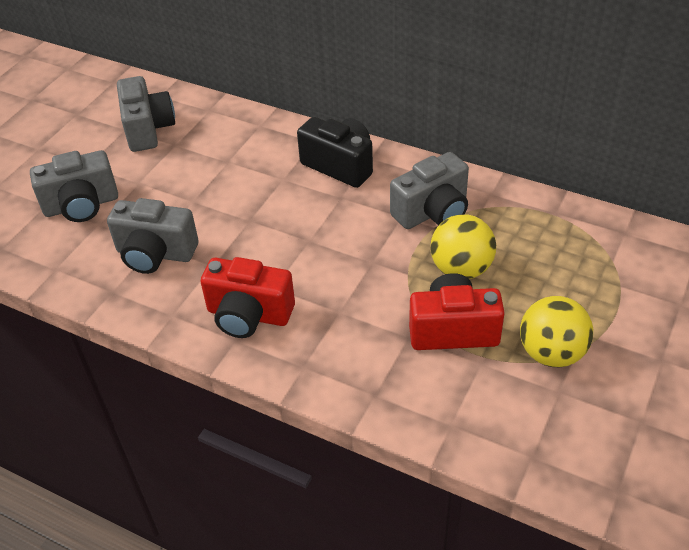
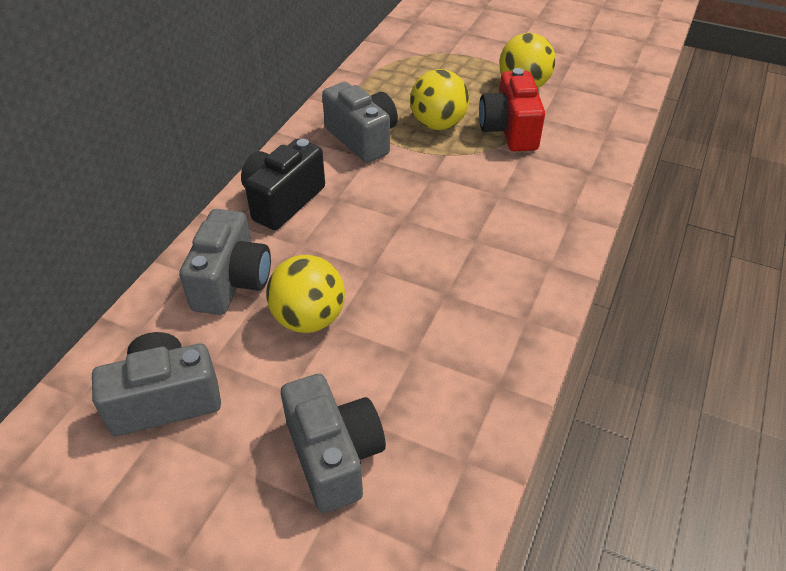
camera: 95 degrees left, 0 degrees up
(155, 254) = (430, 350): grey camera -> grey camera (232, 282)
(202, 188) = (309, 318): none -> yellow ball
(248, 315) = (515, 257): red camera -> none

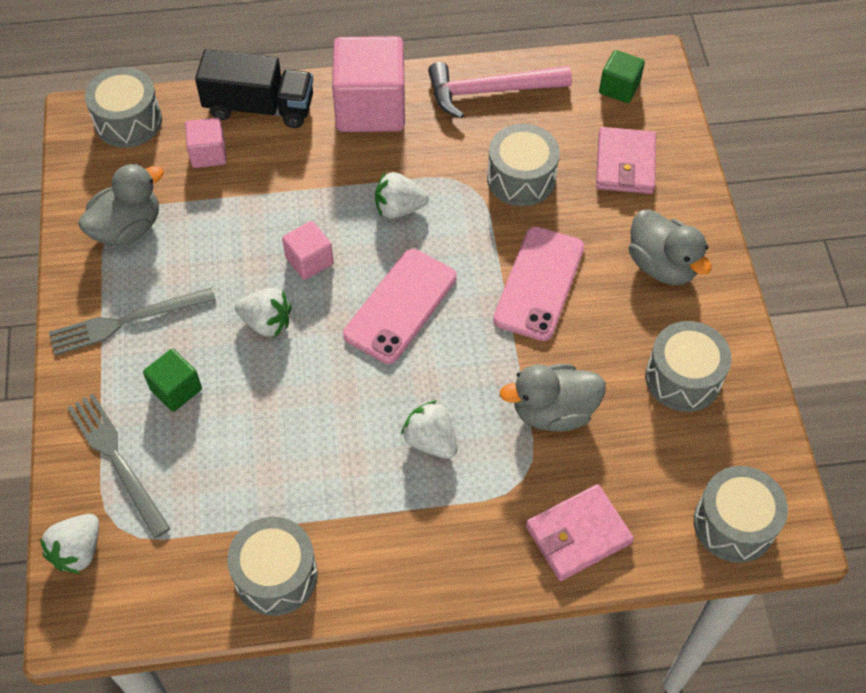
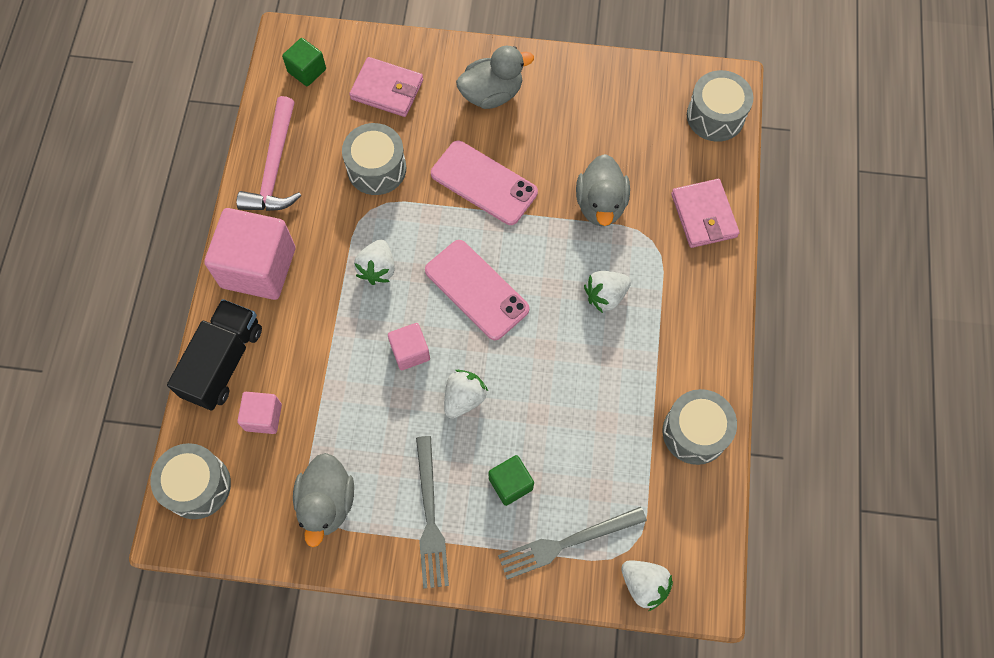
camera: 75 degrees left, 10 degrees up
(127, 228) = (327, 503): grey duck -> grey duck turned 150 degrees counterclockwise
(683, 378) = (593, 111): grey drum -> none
......
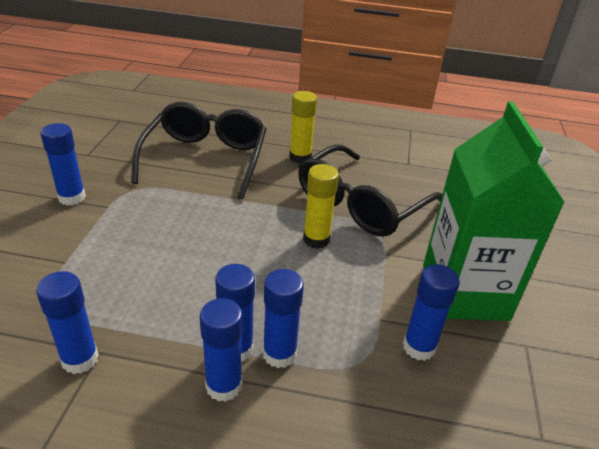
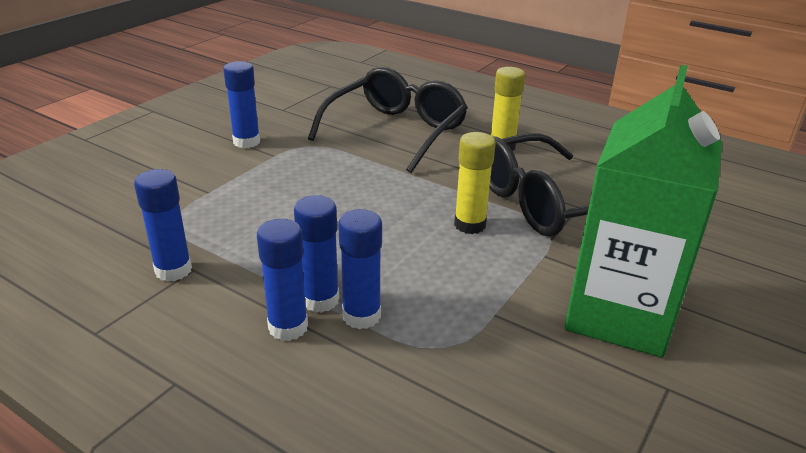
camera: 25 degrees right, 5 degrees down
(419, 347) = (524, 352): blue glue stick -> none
......
» Instructions for the task
Wherever the string "grey" appears in a line of the records, copy that line.

» Task response
(155, 254) = (430, 350): grey camera -> grey camera (232, 282)
(127, 228) = (327, 503): grey duck -> grey duck turned 150 degrees counterclockwise
(683, 378) = (593, 111): grey drum -> none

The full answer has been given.